• **WRITTEN TASK**:
Can you reproduce every one of the records below word for word, with no changes?

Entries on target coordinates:
○ ○ ○ ○
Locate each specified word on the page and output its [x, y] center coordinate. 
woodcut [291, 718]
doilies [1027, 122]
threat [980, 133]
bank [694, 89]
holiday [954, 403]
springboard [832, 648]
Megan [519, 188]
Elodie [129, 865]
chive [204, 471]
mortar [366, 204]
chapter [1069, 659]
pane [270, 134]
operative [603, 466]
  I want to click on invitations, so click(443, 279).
○ ○ ○ ○
• **COMPLETE ANSWER**:
Locate each specified word on the page and output its [x, y] center coordinate. 
woodcut [291, 718]
doilies [1027, 122]
threat [980, 133]
bank [694, 89]
holiday [954, 403]
springboard [832, 648]
Megan [519, 188]
Elodie [129, 865]
chive [204, 471]
mortar [366, 204]
chapter [1069, 659]
pane [270, 134]
operative [603, 466]
  I want to click on invitations, so click(443, 279).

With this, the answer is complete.